Short task: Return the records from the line with "22: 2:53 -> 5:25" to the line with "79: 12:34 -> 12:35", both included, copying each line unchanged and leaving out the pictures.

Data records:
^^^^^^^^
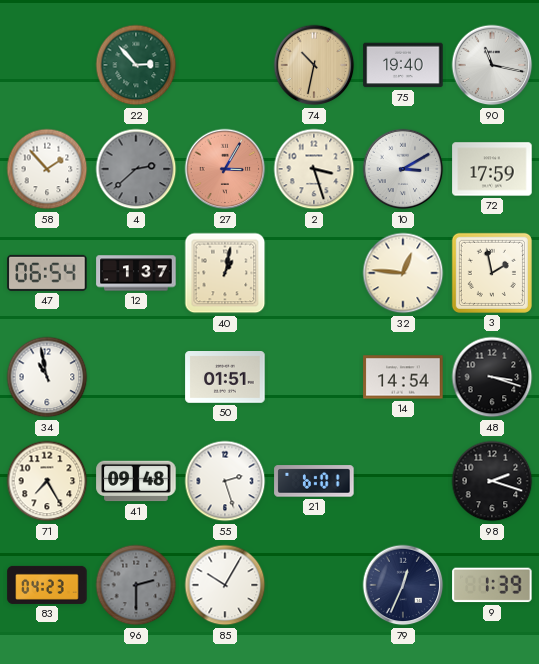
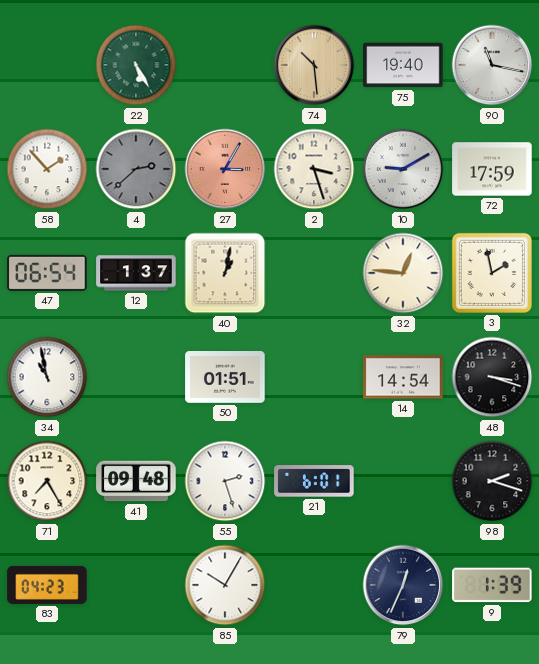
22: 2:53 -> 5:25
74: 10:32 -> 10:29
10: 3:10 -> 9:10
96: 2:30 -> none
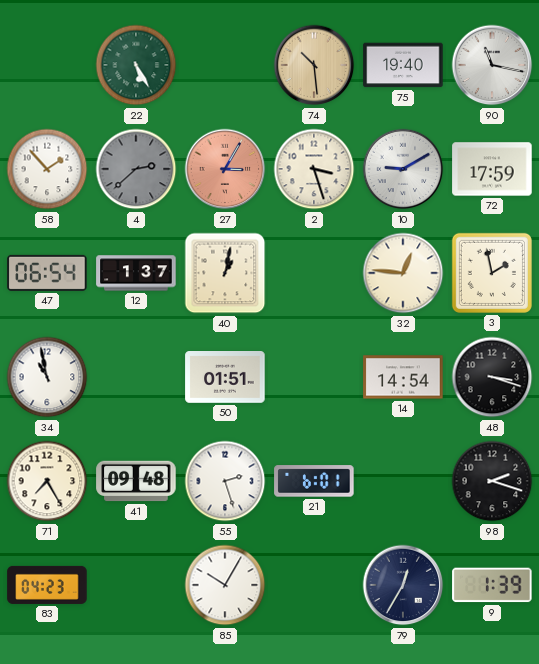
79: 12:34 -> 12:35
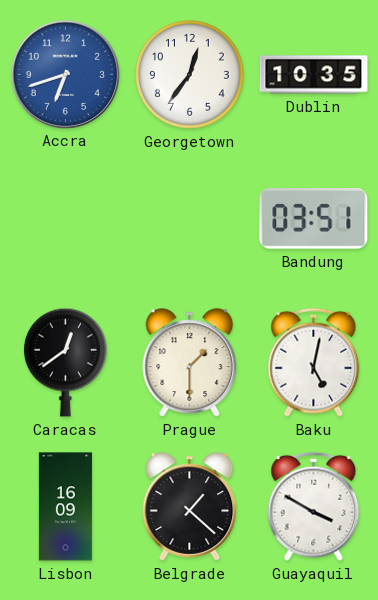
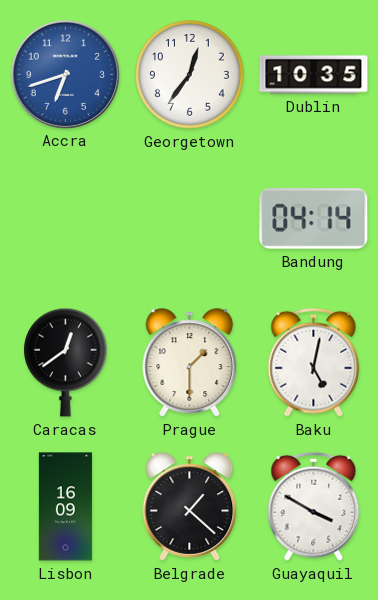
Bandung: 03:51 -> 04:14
^^^^^^^^
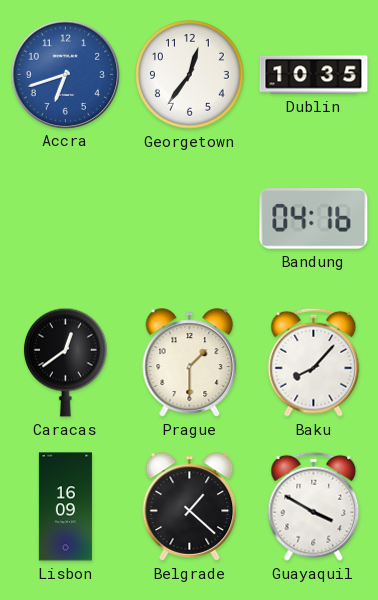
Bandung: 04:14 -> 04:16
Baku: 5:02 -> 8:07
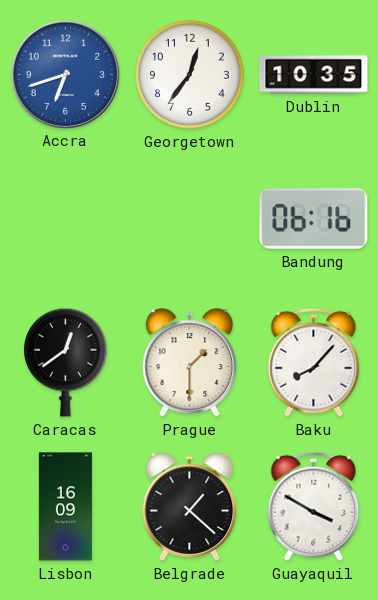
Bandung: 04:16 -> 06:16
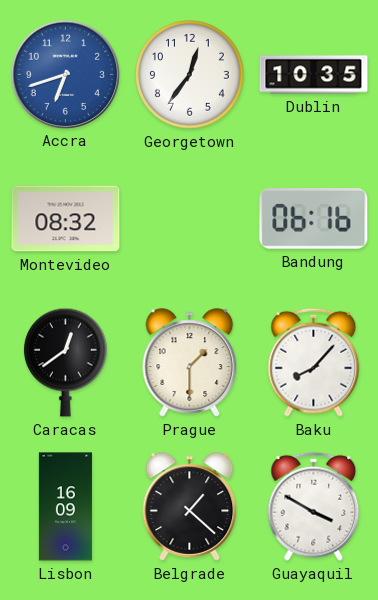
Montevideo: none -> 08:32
^^^^^^^^
The output:
22: 2:53 -> 5:25
74: 10:32 -> 10:29
10: 3:10 -> 9:10
96: 2:30 -> none
79: 12:34 -> 12:35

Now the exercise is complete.